▸ DATA FOR PROCESSING:
^^^^^^^^^^^^^^^^

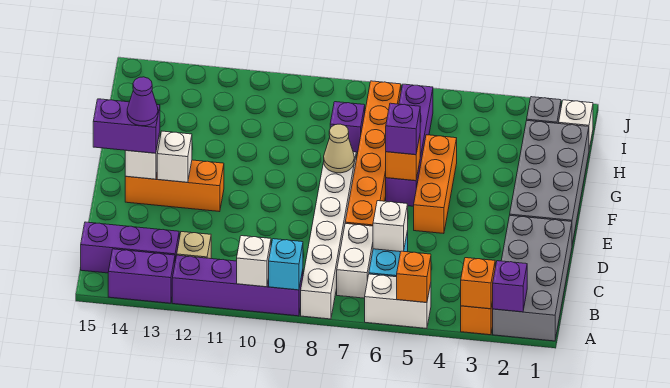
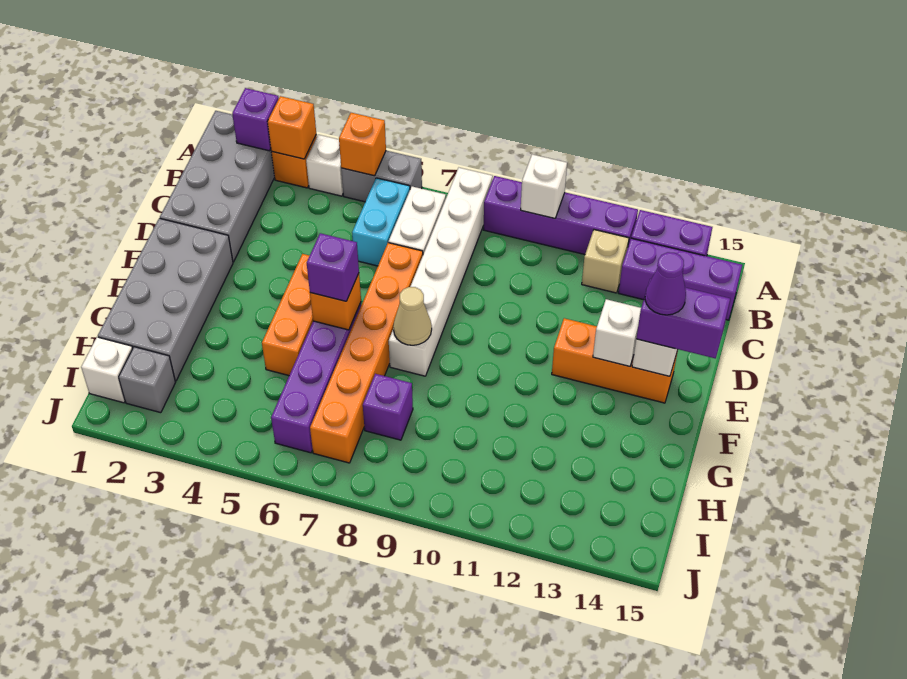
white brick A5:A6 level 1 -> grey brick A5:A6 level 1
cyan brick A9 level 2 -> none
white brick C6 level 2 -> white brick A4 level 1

^^^^^^^^^^^^^^^^

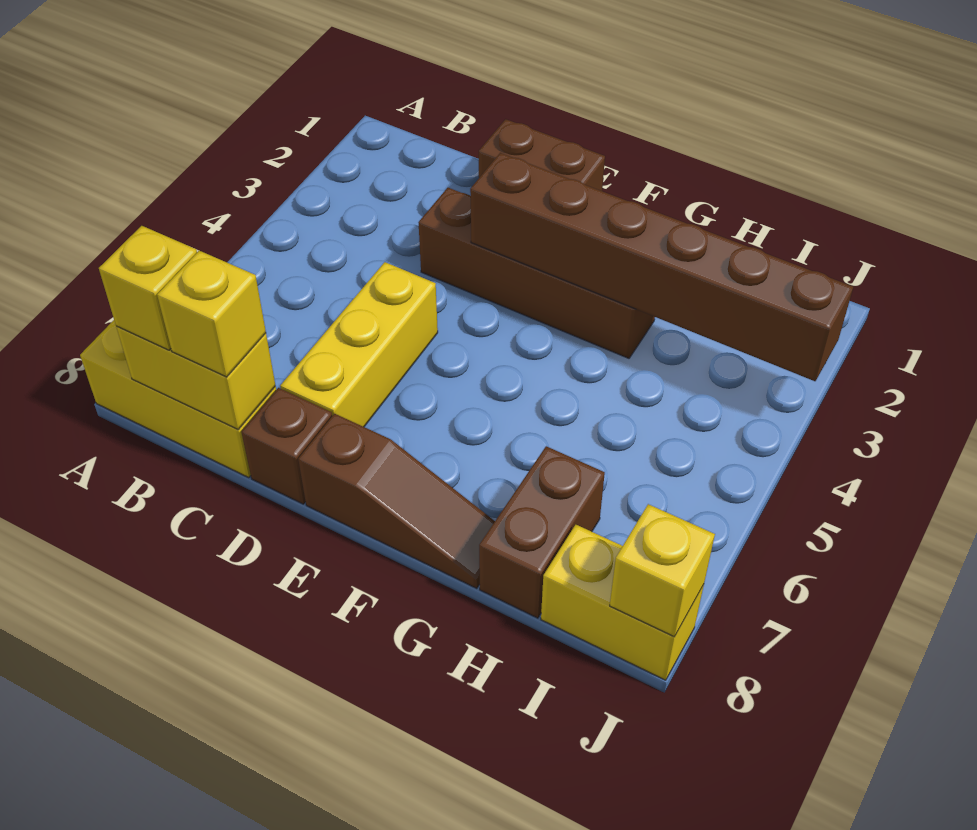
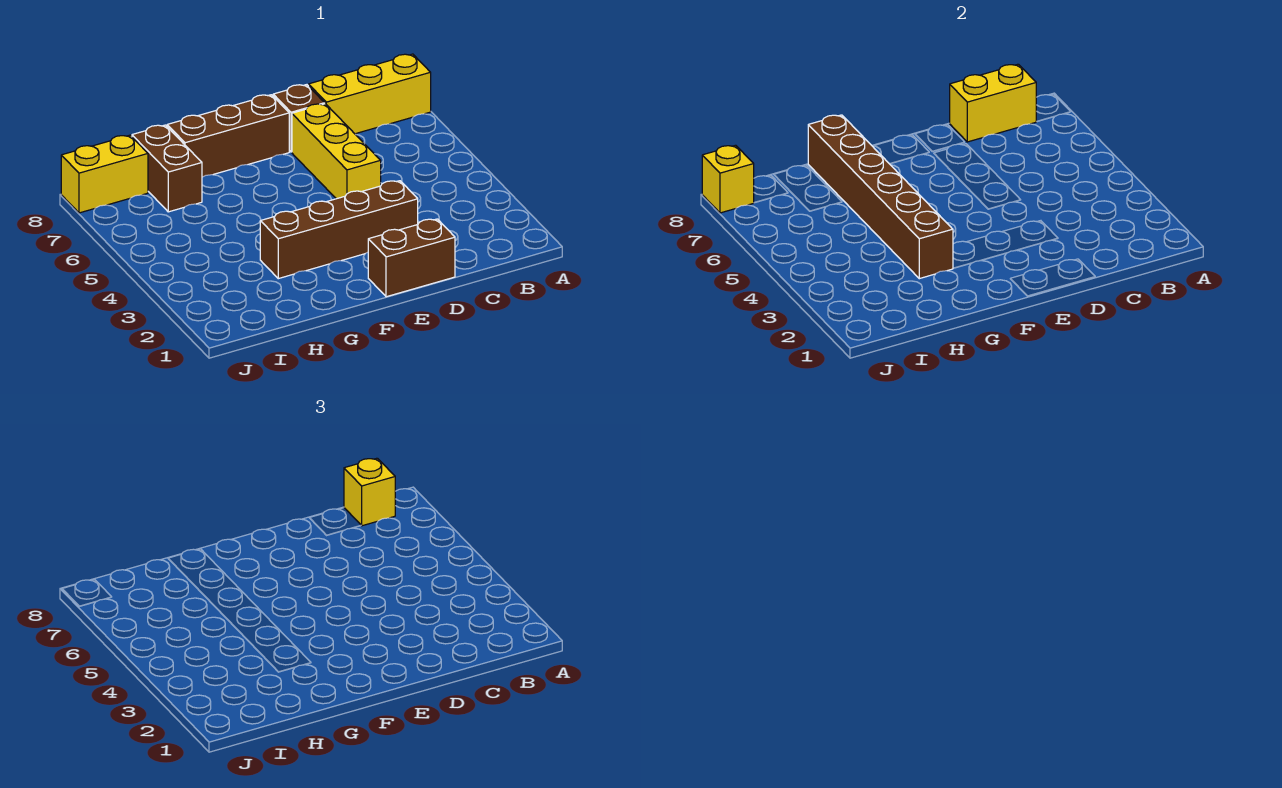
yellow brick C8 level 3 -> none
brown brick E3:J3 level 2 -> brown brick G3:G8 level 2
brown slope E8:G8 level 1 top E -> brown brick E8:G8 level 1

^^^^^^^^^^^^^^^^

▸ PROBLEM TO SOLVE: If a line in the material above holds "brown", copy it.

▸ TASK OUTPUT:
brown brick E3:J3 level 2 -> brown brick G3:G8 level 2
brown slope E8:G8 level 1 top E -> brown brick E8:G8 level 1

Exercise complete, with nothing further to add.